[[ MATERIALS PROVIDED open ]]

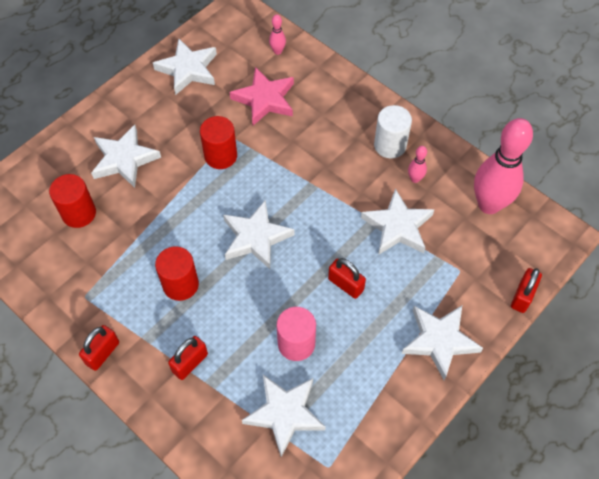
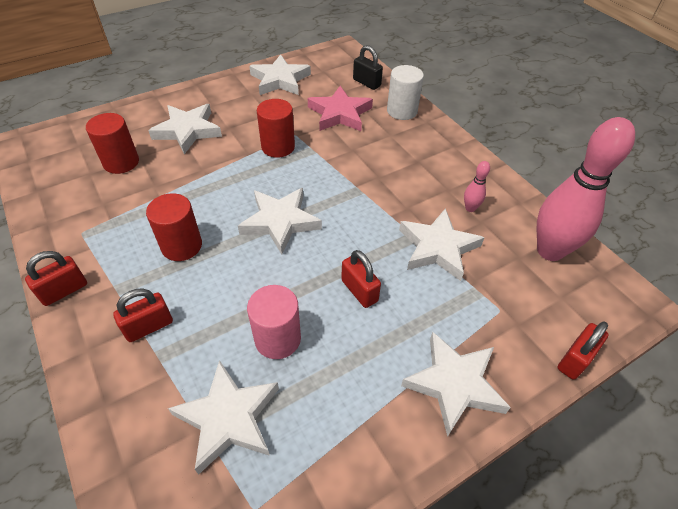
camera: 15 degrees right, 10 degrees down
(277, 51) = (366, 83): pink bowling pin -> black padlock
(390, 145) = (451, 174): white cylinder -> white cylinder (402, 111)

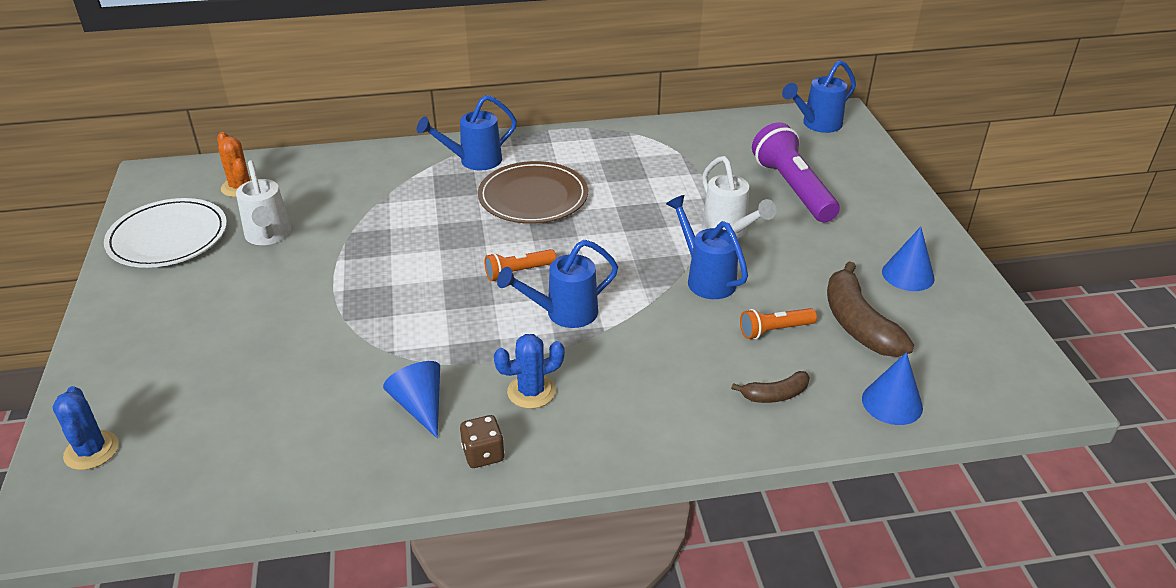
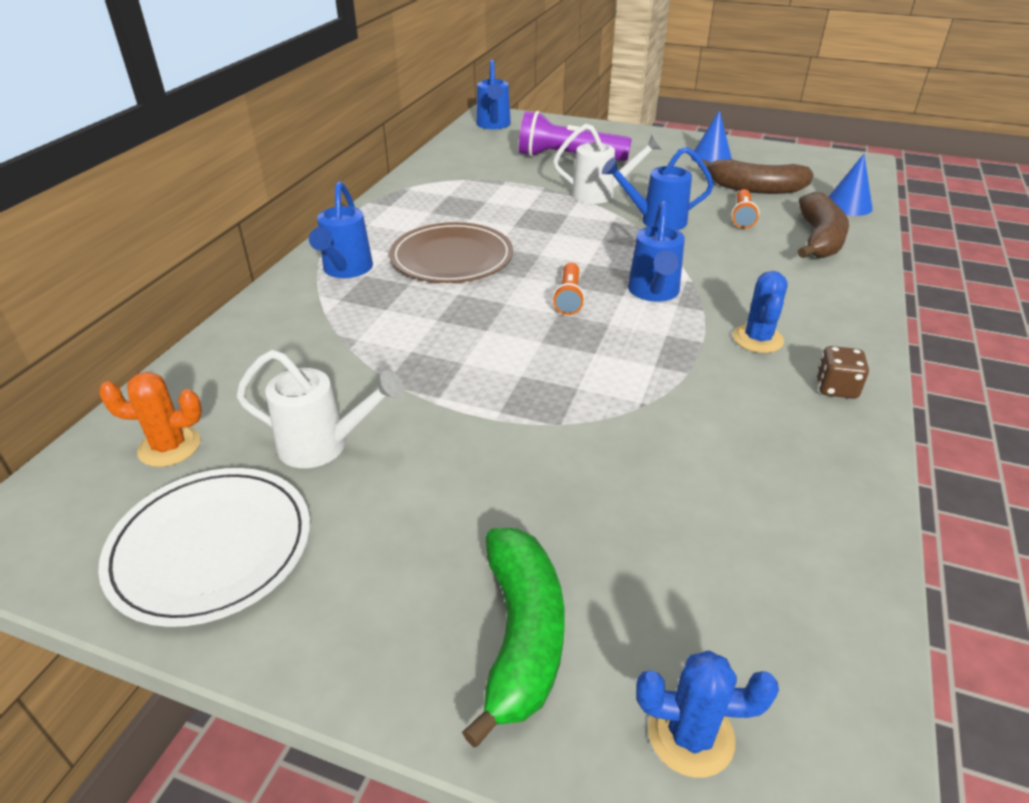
camera: 60 degrees left, 0 degrees up
(142, 366) = (521, 635): none -> green banana
(420, 406) = (745, 407): blue cone -> none
(775, 395) = (819, 239): brown banana -> brown banana, size x1.86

[[ MATERIALS PROVIDED closed ]]

# WORK TO COMPLETE:
Please copy the data shown above word for word, omitting the pictures.

# TASK OUTPUT:
camera: 15 degrees right, 10 degrees down
(277, 51) = (366, 83): pink bowling pin -> black padlock
(390, 145) = (451, 174): white cylinder -> white cylinder (402, 111)

camera: 60 degrees left, 0 degrees up
(142, 366) = (521, 635): none -> green banana
(420, 406) = (745, 407): blue cone -> none
(775, 395) = (819, 239): brown banana -> brown banana, size x1.86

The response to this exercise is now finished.